---------- Information given

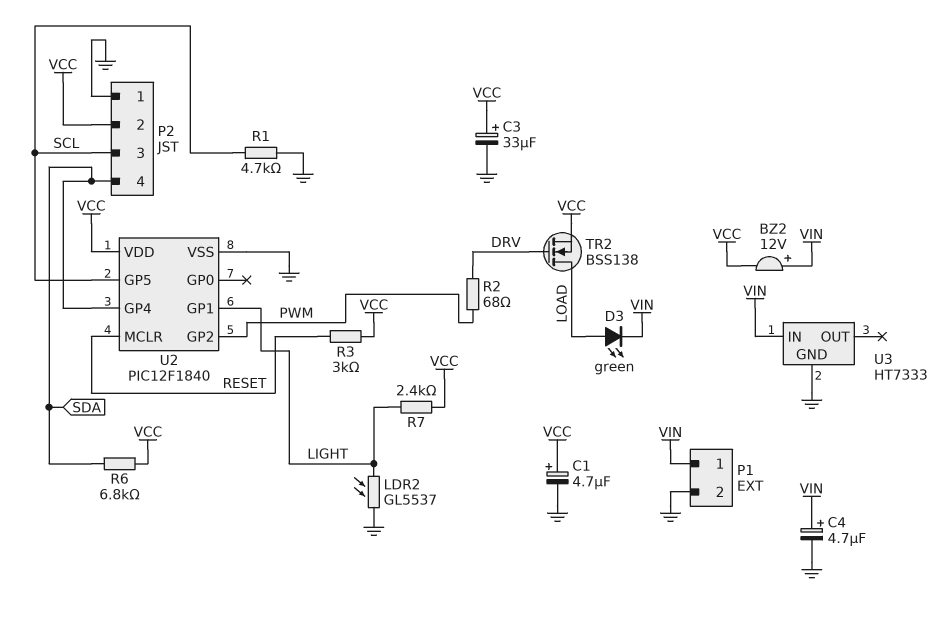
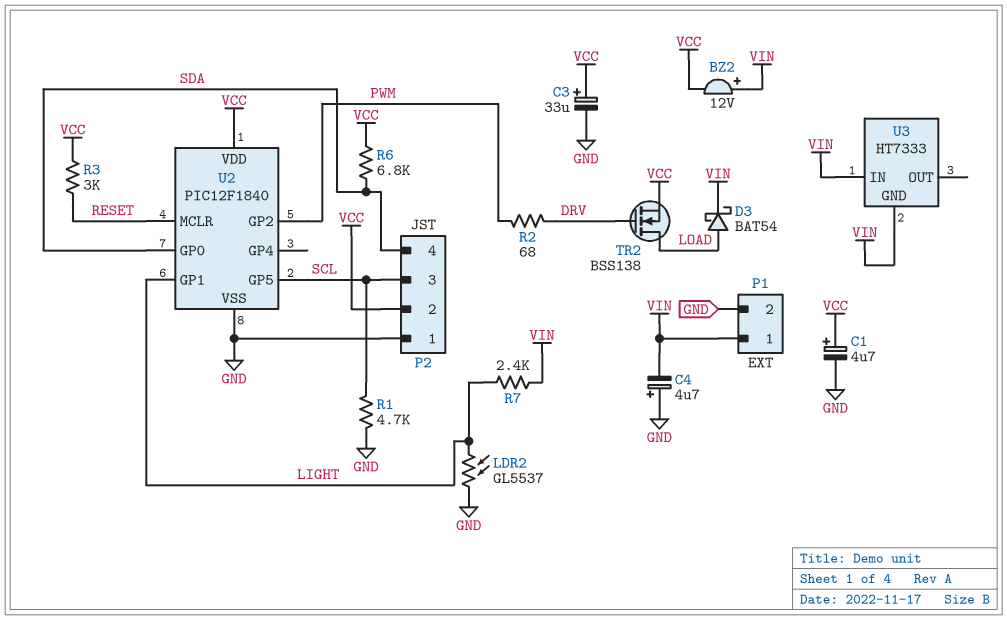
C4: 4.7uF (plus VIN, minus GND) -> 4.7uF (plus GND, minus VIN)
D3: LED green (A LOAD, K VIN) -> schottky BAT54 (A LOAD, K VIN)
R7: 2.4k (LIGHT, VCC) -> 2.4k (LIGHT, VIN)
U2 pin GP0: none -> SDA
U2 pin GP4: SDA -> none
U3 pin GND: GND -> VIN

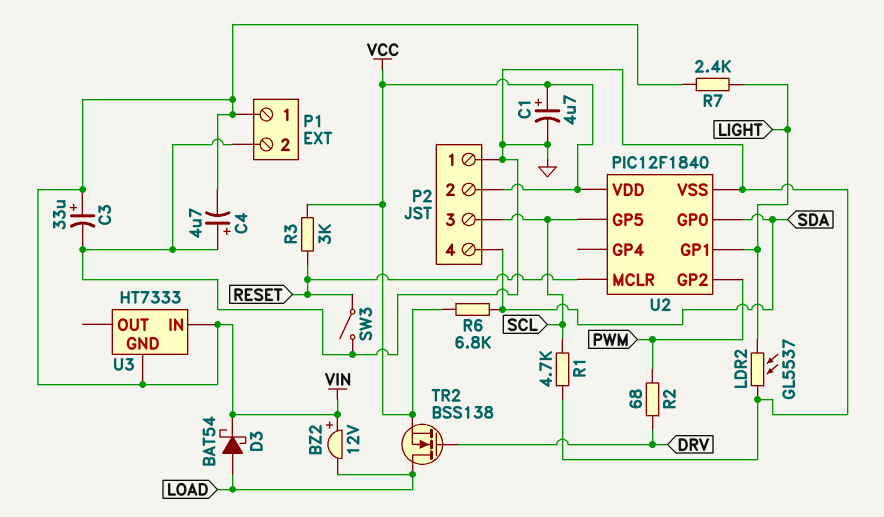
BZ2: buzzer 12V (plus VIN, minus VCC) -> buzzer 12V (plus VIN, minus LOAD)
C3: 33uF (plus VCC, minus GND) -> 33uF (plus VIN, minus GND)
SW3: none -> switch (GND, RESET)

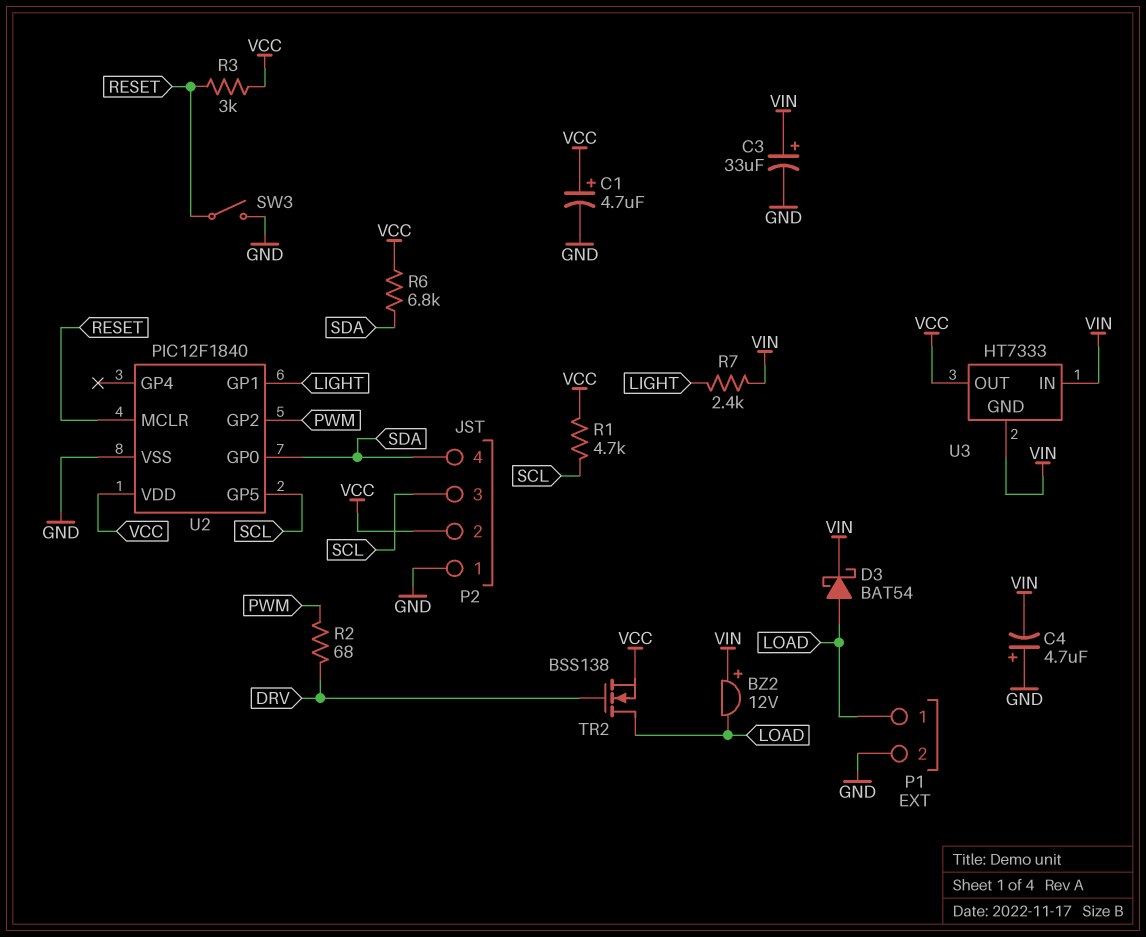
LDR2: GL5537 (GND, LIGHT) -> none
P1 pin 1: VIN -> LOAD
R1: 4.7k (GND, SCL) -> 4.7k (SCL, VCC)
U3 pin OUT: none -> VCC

--------------------

Using the listing above, repeat word for word each line from the one with "BZ2: buzzer 12V" down to the one with "R1: 4.7k (GND, SCL) -> 4.7k (SCL, VCC)", both included. Omit all pictures.

:: Worked solution ::
BZ2: buzzer 12V (plus VIN, minus VCC) -> buzzer 12V (plus VIN, minus LOAD)
C3: 33uF (plus VCC, minus GND) -> 33uF (plus VIN, minus GND)
SW3: none -> switch (GND, RESET)

LDR2: GL5537 (GND, LIGHT) -> none
P1 pin 1: VIN -> LOAD
R1: 4.7k (GND, SCL) -> 4.7k (SCL, VCC)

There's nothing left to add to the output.